Task objective
Quote all of the data exactly as given. Skip every picture it contains.

Source data
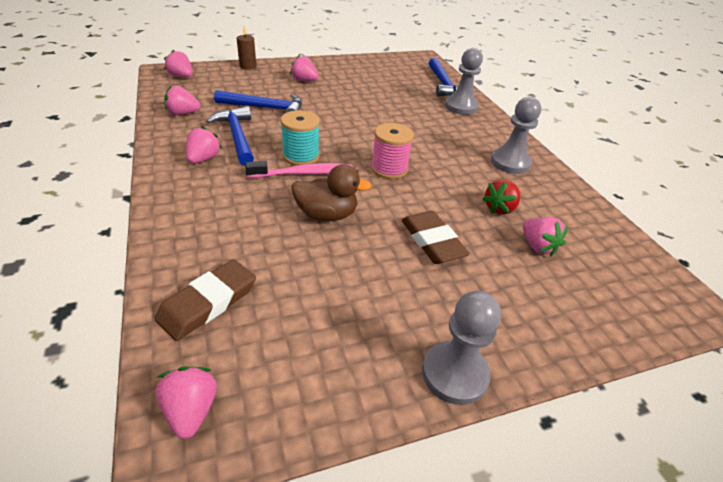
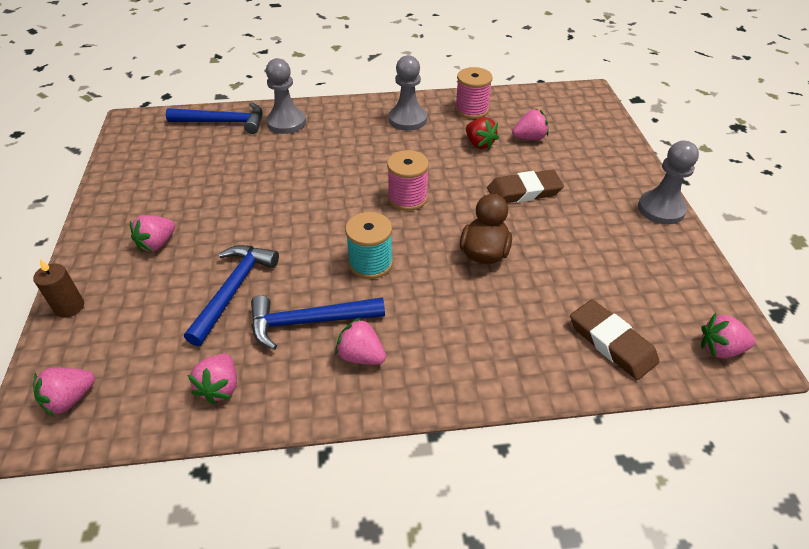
camera: 75 degrees left, 5 degrees up
(303, 173) = (407, 264): pink toothbrush -> none
(560, 202) = (471, 110): none -> pink spool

Task result
camera: 75 degrees left, 5 degrees up
(303, 173) = (407, 264): pink toothbrush -> none
(560, 202) = (471, 110): none -> pink spool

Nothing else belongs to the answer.